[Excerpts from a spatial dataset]
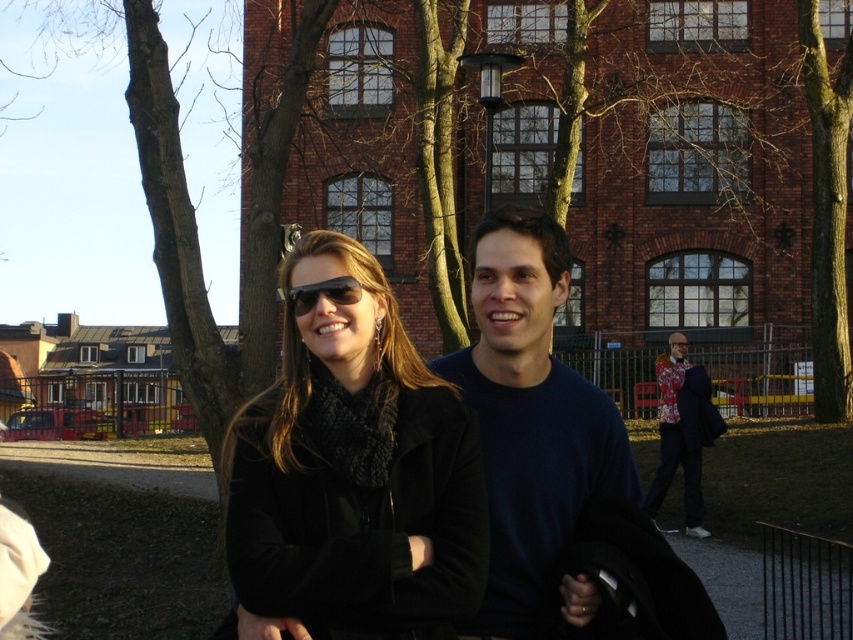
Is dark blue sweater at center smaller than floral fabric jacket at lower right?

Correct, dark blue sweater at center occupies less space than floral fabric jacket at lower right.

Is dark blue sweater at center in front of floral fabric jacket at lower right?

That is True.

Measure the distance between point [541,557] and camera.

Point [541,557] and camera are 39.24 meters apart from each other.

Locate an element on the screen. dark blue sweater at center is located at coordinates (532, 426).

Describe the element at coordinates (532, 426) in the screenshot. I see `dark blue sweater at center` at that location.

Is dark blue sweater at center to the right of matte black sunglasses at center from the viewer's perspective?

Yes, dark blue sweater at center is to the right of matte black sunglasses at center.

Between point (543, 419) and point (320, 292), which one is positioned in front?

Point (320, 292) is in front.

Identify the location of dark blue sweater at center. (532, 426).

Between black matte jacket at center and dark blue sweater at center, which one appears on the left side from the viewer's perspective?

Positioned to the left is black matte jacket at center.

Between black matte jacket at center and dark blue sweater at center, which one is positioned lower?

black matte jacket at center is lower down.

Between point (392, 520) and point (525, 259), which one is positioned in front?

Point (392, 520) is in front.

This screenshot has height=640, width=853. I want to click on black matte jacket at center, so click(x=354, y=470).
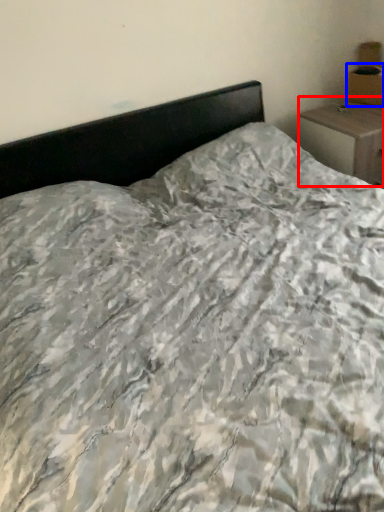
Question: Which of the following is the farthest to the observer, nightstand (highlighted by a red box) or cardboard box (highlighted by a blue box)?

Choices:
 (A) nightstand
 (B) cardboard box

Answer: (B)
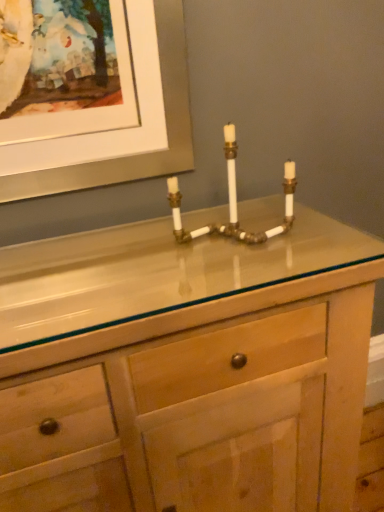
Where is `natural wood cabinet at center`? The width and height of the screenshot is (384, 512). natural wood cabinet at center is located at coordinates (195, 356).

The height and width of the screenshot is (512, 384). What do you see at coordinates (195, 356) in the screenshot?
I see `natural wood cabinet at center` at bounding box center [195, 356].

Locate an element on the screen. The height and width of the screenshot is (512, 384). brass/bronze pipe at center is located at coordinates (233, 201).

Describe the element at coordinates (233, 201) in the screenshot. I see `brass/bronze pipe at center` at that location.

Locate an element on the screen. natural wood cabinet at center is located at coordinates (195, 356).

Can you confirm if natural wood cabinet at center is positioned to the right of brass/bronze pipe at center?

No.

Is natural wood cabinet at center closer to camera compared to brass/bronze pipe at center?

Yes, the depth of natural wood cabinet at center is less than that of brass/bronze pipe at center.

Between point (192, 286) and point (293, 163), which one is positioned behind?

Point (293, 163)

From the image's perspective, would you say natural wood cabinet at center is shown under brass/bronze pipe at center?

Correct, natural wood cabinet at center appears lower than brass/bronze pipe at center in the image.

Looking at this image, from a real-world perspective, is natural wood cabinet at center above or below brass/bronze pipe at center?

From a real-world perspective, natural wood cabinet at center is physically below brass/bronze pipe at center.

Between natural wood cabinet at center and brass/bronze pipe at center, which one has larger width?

**TASK TO COMPLETE**
Render all of the data above as a JSON list of strings, one string per line, skipping blank lines. Leave the pictures out of the output.

**THE SOLUTION**
[
  "Is dark blue sweater at center smaller than floral fabric jacket at lower right?",
  "Correct, dark blue sweater at center occupies less space than floral fabric jacket at lower right.",
  "Is dark blue sweater at center in front of floral fabric jacket at lower right?",
  "That is True.",
  "Measure the distance between point [541,557] and camera.",
  "Point [541,557] and camera are 39.24 meters apart from each other.",
  "Locate an element on the screen. dark blue sweater at center is located at coordinates (532, 426).",
  "Describe the element at coordinates (532, 426) in the screenshot. I see `dark blue sweater at center` at that location.",
  "Is dark blue sweater at center to the right of matte black sunglasses at center from the viewer's perspective?",
  "Yes, dark blue sweater at center is to the right of matte black sunglasses at center.",
  "Between point (543, 419) and point (320, 292), which one is positioned in front?",
  "Point (320, 292) is in front.",
  "Identify the location of dark blue sweater at center. (532, 426).",
  "Between black matte jacket at center and dark blue sweater at center, which one appears on the left side from the viewer's perspective?",
  "Positioned to the left is black matte jacket at center.",
  "Between black matte jacket at center and dark blue sweater at center, which one is positioned lower?",
  "black matte jacket at center is lower down.",
  "Between point (392, 520) and point (525, 259), which one is positioned in front?",
  "Point (392, 520) is in front.",
  "This screenshot has height=640, width=853. I want to click on black matte jacket at center, so click(x=354, y=470).",
  "Question: Which of the following is the farthest to the observer, nightstand (highlighted by a red box) or cardboard box (highlighted by a blue box)?",
  "Choices:",
  " (A) nightstand",
  " (B) cardboard box",
  "Answer: (B)",
  "Where is `natural wood cabinet at center`? The width and height of the screenshot is (384, 512). natural wood cabinet at center is located at coordinates (195, 356).",
  "The height and width of the screenshot is (512, 384). What do you see at coordinates (195, 356) in the screenshot?",
  "I see `natural wood cabinet at center` at bounding box center [195, 356].",
  "Locate an element on the screen. The height and width of the screenshot is (512, 384). brass/bronze pipe at center is located at coordinates (233, 201).",
  "Describe the element at coordinates (233, 201) in the screenshot. I see `brass/bronze pipe at center` at that location.",
  "Locate an element on the screen. natural wood cabinet at center is located at coordinates (195, 356).",
  "Can you confirm if natural wood cabinet at center is positioned to the right of brass/bronze pipe at center?",
  "No.",
  "Is natural wood cabinet at center closer to camera compared to brass/bronze pipe at center?",
  "Yes, the depth of natural wood cabinet at center is less than that of brass/bronze pipe at center.",
  "Between point (192, 286) and point (293, 163), which one is positioned behind?",
  "Point (293, 163)",
  "From the image's perspective, would you say natural wood cabinet at center is shown under brass/bronze pipe at center?",
  "Correct, natural wood cabinet at center appears lower than brass/bronze pipe at center in the image.",
  "Looking at this image, from a real-world perspective, is natural wood cabinet at center above or below brass/bronze pipe at center?",
  "From a real-world perspective, natural wood cabinet at center is physically below brass/bronze pipe at center.",
  "Between natural wood cabinet at center and brass/bronze pipe at center, which one has larger width?"
]